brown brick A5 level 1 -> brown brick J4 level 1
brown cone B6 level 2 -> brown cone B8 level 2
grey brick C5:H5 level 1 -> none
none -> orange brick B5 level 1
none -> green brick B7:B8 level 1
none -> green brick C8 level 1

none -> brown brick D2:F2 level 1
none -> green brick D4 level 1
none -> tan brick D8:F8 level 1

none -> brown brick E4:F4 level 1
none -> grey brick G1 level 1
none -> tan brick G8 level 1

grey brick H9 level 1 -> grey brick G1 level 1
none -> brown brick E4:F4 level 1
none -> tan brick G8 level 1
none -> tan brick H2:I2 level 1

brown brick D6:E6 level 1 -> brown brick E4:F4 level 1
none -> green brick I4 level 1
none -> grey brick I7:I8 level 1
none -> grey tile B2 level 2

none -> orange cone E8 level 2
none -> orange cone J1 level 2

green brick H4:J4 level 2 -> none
○ ○ ○ ○ ○
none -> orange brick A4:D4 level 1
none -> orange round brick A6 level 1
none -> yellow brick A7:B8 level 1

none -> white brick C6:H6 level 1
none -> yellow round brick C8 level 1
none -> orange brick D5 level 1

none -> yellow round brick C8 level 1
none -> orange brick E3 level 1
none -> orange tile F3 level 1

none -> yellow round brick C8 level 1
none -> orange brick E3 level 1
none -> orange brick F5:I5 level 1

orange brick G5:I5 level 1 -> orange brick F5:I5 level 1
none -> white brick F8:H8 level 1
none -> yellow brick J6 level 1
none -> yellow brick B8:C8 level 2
○ ○ ○ ○ ○
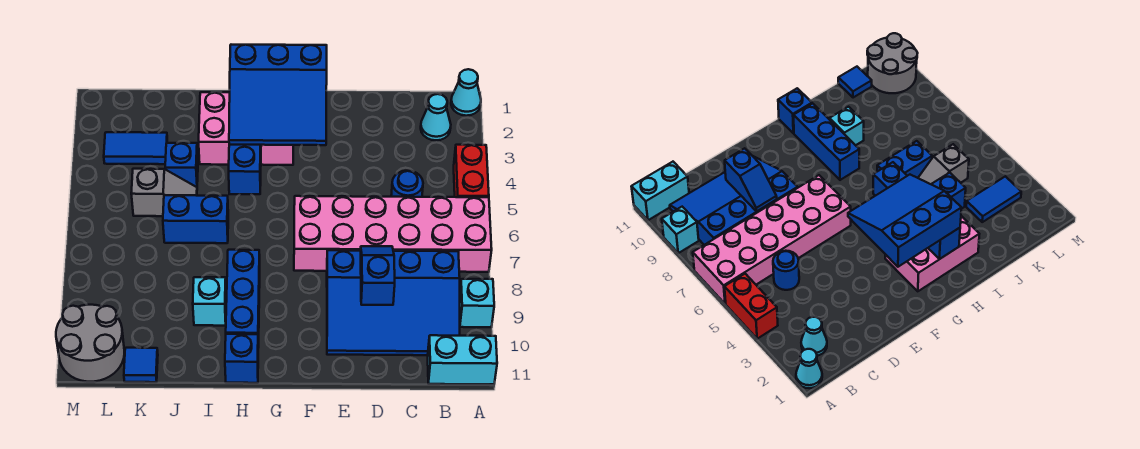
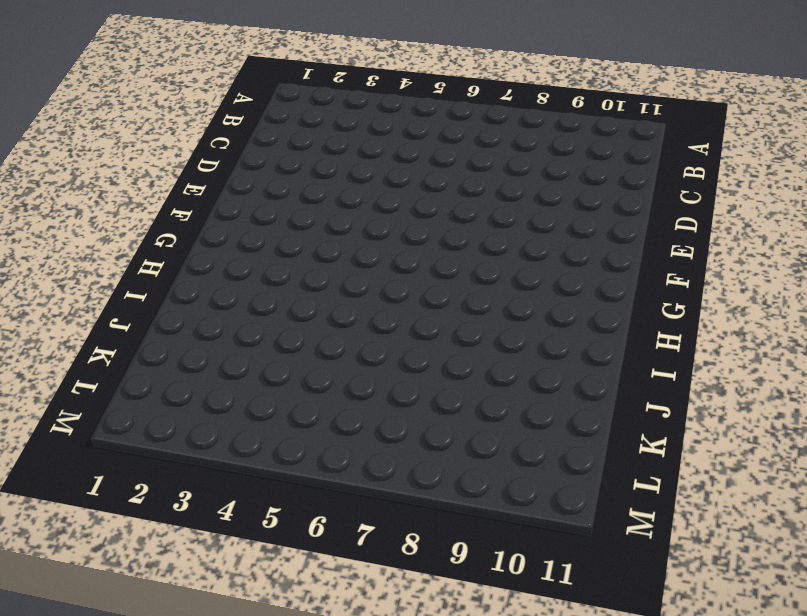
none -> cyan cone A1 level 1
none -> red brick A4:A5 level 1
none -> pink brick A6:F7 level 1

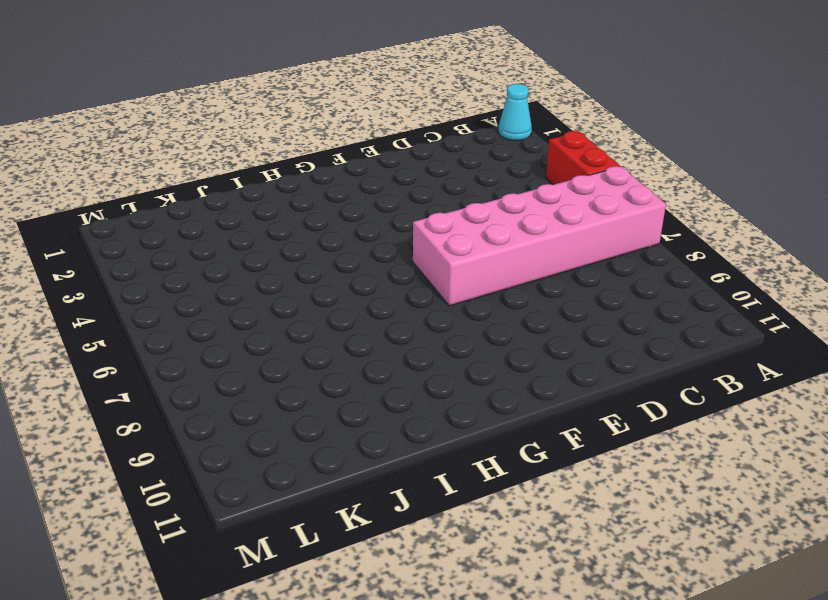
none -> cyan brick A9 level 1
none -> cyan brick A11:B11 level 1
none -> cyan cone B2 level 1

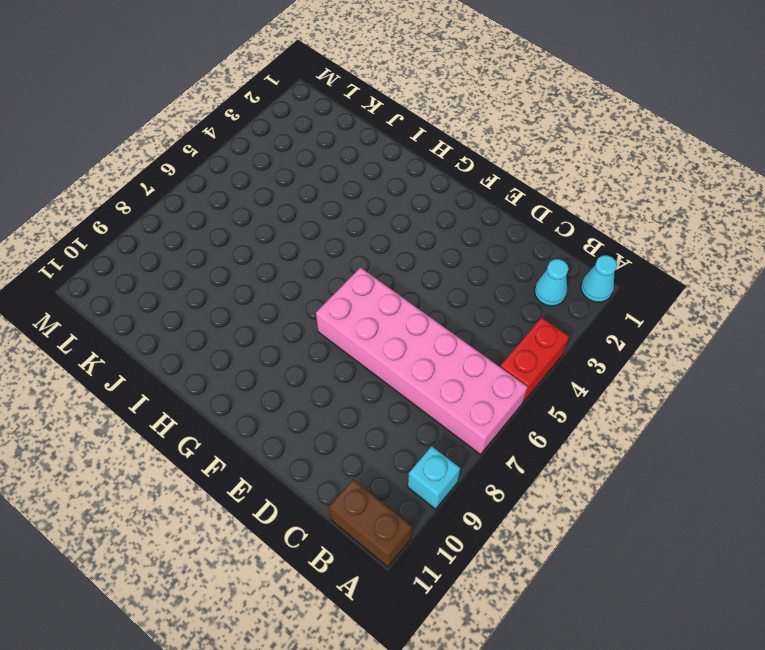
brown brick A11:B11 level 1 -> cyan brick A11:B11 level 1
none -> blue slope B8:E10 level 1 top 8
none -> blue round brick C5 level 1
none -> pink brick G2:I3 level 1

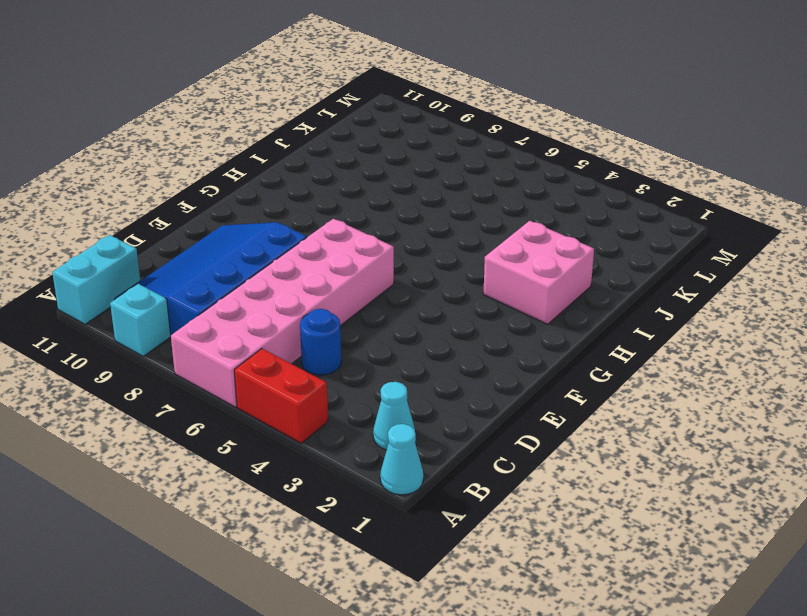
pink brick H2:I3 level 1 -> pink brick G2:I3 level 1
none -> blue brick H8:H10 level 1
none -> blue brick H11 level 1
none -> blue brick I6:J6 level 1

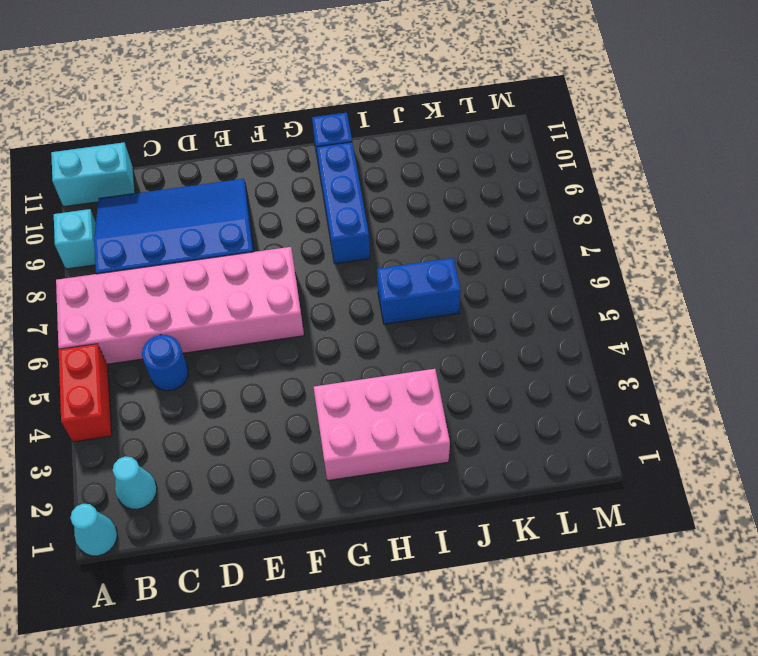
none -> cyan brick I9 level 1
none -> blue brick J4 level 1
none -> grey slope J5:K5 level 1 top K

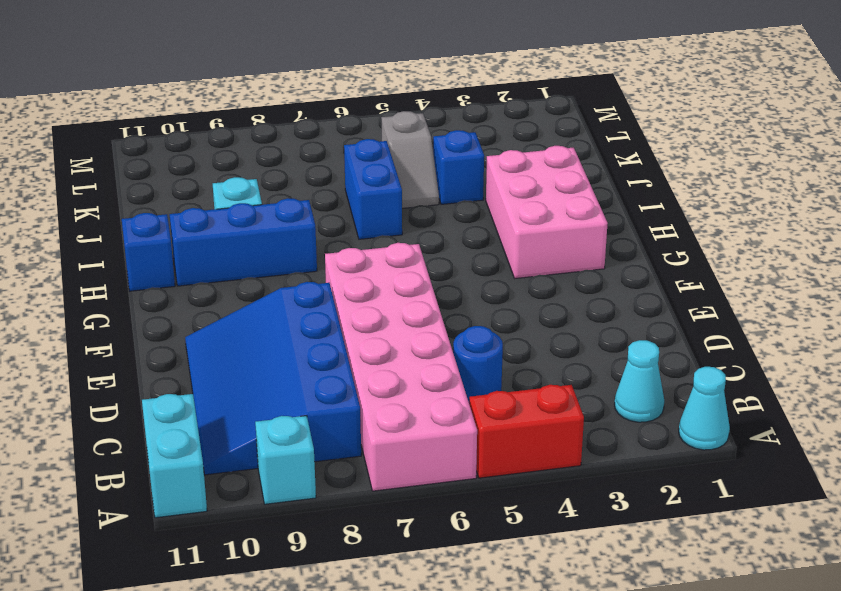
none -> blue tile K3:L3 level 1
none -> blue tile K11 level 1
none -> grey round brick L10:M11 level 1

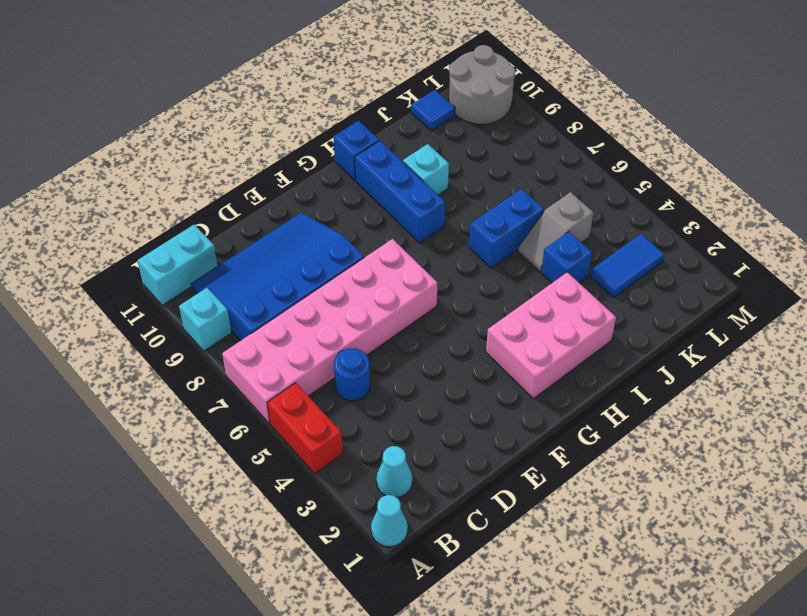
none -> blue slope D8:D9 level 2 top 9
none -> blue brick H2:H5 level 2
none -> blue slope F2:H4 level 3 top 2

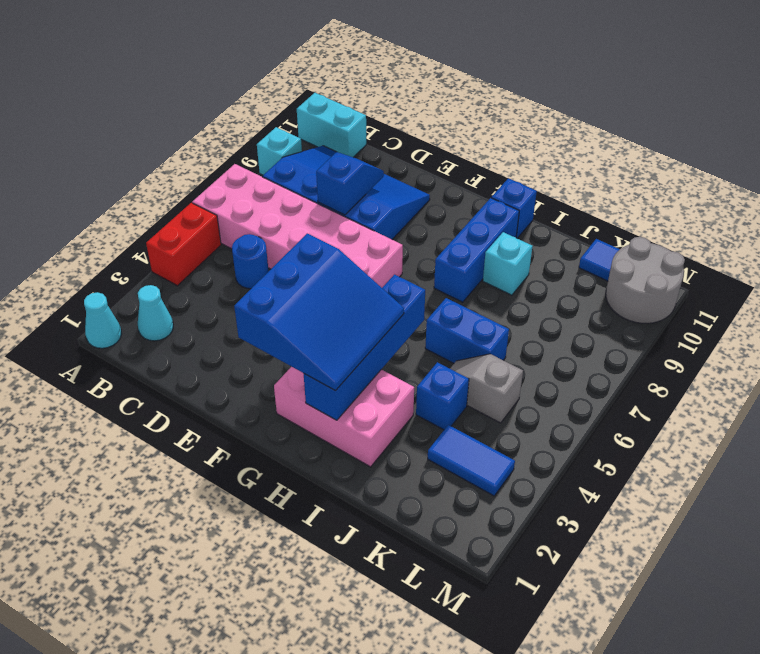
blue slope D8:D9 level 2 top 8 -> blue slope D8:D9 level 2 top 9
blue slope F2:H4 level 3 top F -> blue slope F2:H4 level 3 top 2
○ ○ ○ ○ ○
**Your goal**
Starting at the line that has "brown brick A5" and ending at the line that has "none -> orange cone J1 level 2", please write out the lines above exactly, leaving out all others.

**Task output**
brown brick A5 level 1 -> brown brick J4 level 1
brown cone B6 level 2 -> brown cone B8 level 2
grey brick C5:H5 level 1 -> none
none -> orange brick B5 level 1
none -> green brick B7:B8 level 1
none -> green brick C8 level 1

none -> brown brick D2:F2 level 1
none -> green brick D4 level 1
none -> tan brick D8:F8 level 1

none -> brown brick E4:F4 level 1
none -> grey brick G1 level 1
none -> tan brick G8 level 1

grey brick H9 level 1 -> grey brick G1 level 1
none -> brown brick E4:F4 level 1
none -> tan brick G8 level 1
none -> tan brick H2:I2 level 1

brown brick D6:E6 level 1 -> brown brick E4:F4 level 1
none -> green brick I4 level 1
none -> grey brick I7:I8 level 1
none -> grey tile B2 level 2

none -> orange cone E8 level 2
none -> orange cone J1 level 2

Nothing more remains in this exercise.